▼▼▼

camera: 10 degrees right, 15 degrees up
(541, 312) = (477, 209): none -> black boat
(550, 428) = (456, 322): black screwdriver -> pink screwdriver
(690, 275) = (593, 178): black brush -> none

▲▲▲
▼▼▼

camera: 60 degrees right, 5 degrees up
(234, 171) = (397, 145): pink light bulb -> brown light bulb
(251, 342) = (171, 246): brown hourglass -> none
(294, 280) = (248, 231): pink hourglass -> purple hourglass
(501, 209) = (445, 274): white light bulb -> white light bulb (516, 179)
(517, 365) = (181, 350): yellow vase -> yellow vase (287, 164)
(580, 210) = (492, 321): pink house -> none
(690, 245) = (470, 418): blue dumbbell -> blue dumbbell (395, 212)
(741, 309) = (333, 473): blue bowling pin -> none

▲▲▲
▼▼▼

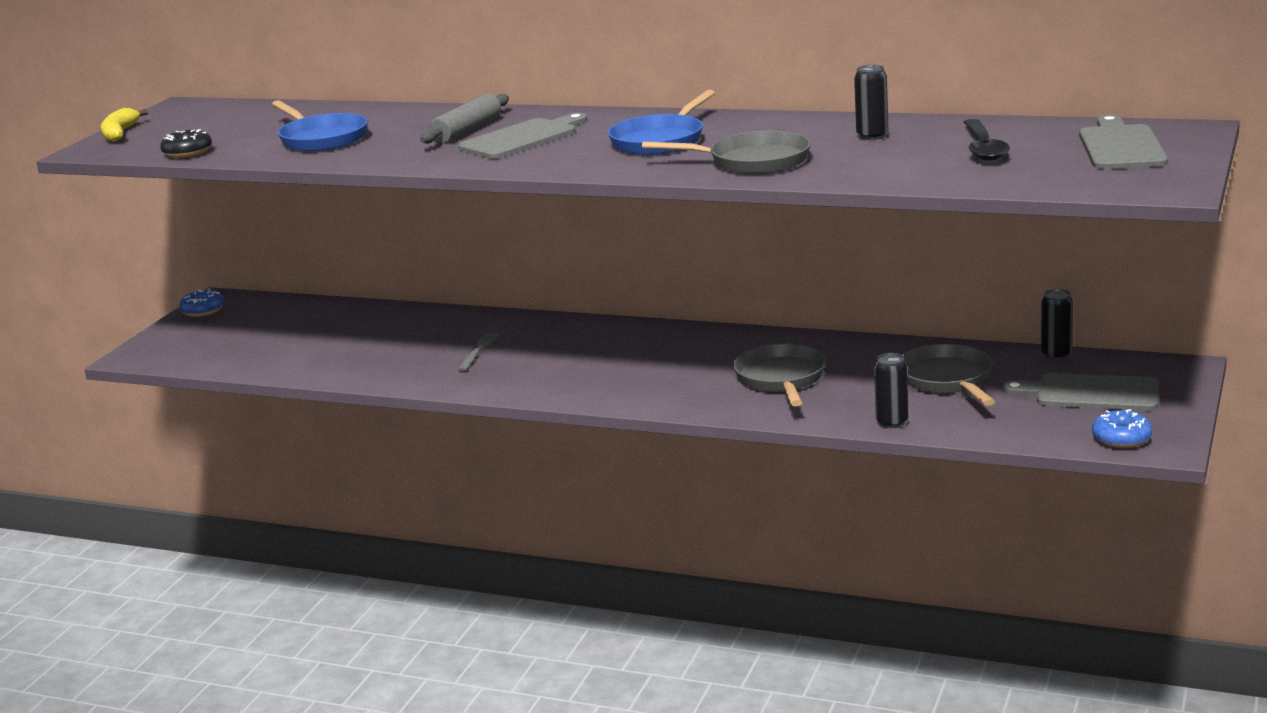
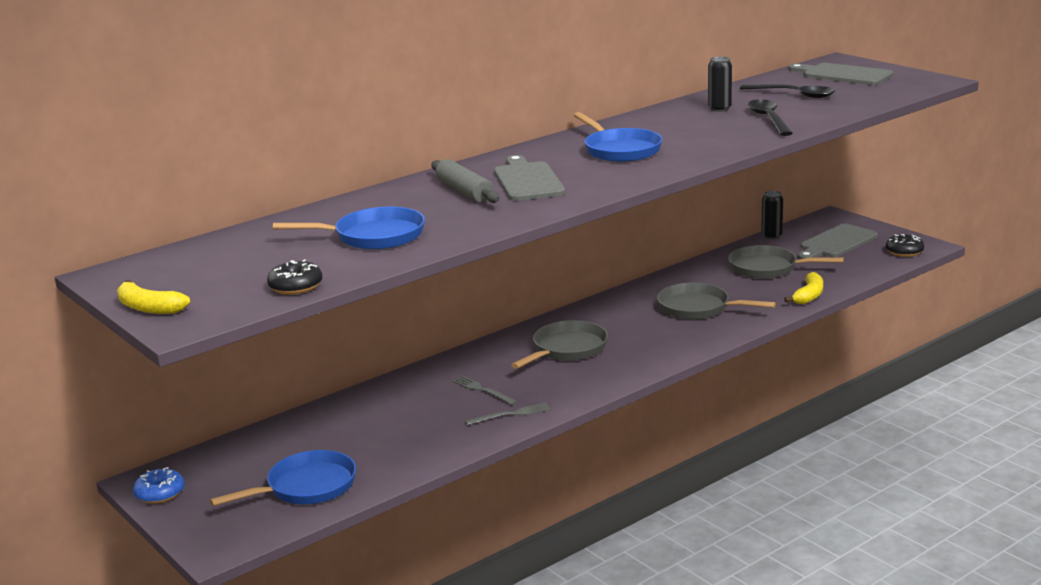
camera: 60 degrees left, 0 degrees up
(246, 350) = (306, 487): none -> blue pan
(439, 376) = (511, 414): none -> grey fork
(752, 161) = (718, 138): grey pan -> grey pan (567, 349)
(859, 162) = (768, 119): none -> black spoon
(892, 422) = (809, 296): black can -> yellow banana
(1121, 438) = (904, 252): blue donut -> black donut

▲▲▲

▶ _Exercise description_: Above are the records; repeat exactly the lines from the one holding "(580, 210) = (492, 321): pink house -> none" down to the one holding "(741, 309) = (333, 473): blue", end lines included.

▶ _Exercise answer_:
(580, 210) = (492, 321): pink house -> none
(690, 245) = (470, 418): blue dumbbell -> blue dumbbell (395, 212)
(741, 309) = (333, 473): blue bowling pin -> none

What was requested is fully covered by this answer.